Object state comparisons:
- - - -

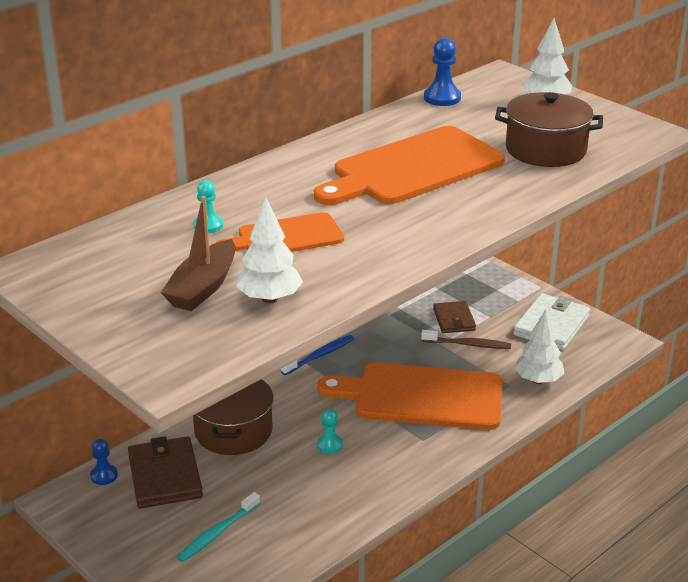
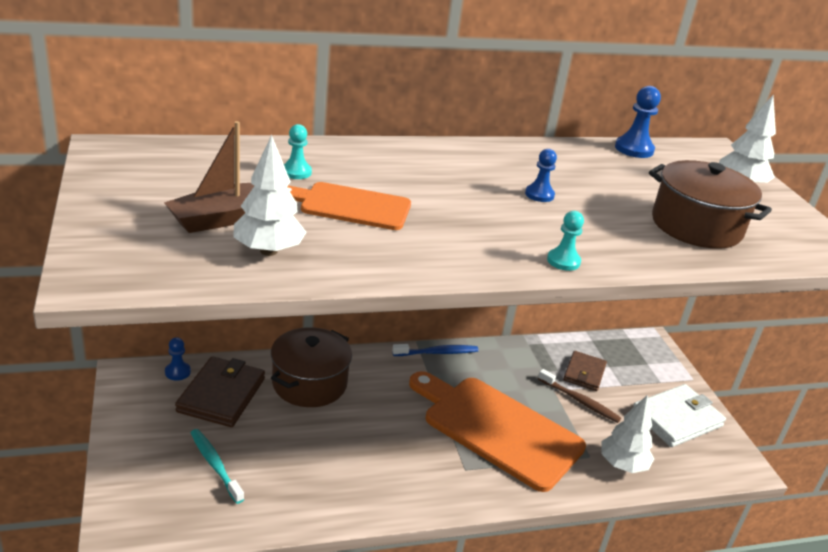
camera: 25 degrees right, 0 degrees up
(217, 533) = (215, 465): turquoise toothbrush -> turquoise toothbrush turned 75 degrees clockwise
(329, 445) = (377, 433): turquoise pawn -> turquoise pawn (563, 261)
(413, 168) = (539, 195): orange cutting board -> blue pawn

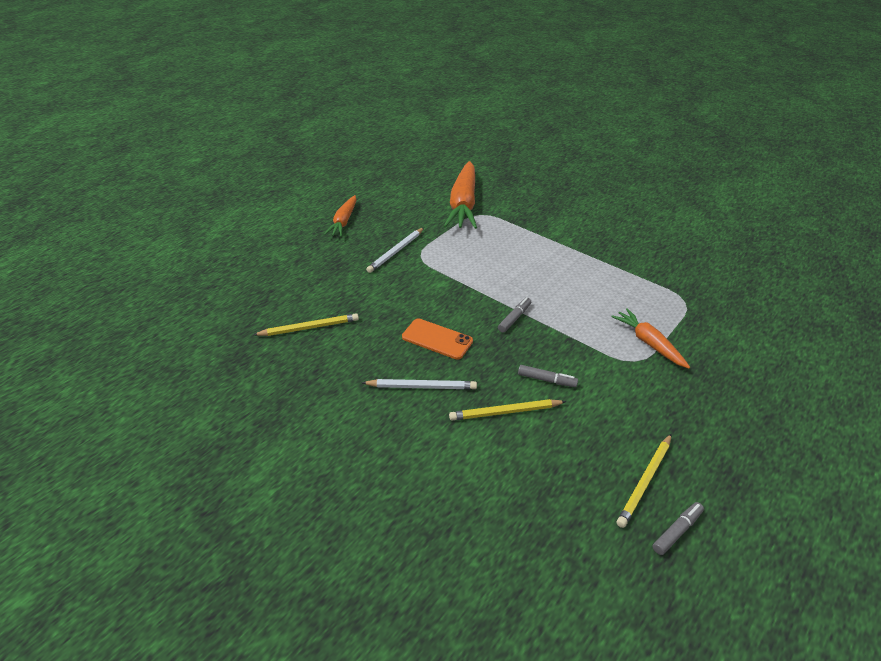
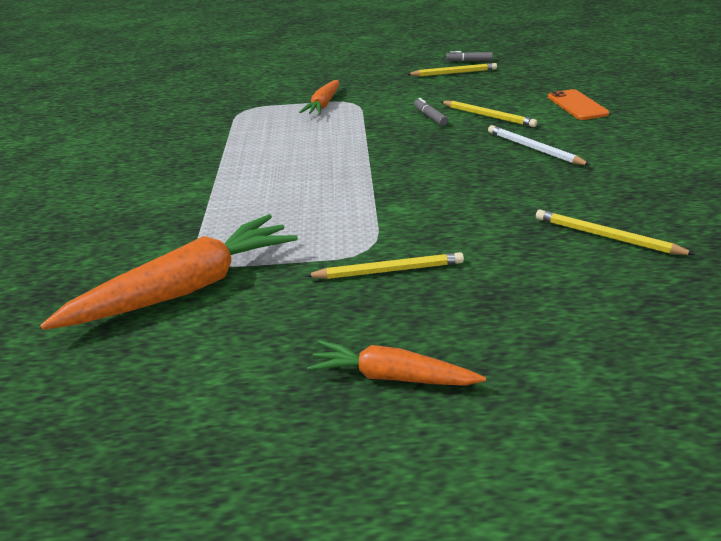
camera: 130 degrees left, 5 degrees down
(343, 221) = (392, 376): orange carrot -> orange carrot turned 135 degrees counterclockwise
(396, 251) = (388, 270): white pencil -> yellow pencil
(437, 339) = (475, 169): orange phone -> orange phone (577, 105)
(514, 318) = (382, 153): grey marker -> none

- - - -

- [PROBLEM TO SOLVE]: Write out again every line above exactly as given; the pictures do not belong in the copy.

- [REPLY TO THE TASK]:
camera: 25 degrees right, 0 degrees up
(217, 533) = (215, 465): turquoise toothbrush -> turquoise toothbrush turned 75 degrees clockwise
(329, 445) = (377, 433): turquoise pawn -> turquoise pawn (563, 261)
(413, 168) = (539, 195): orange cutting board -> blue pawn

camera: 130 degrees left, 5 degrees down
(343, 221) = (392, 376): orange carrot -> orange carrot turned 135 degrees counterclockwise
(396, 251) = (388, 270): white pencil -> yellow pencil
(437, 339) = (475, 169): orange phone -> orange phone (577, 105)
(514, 318) = (382, 153): grey marker -> none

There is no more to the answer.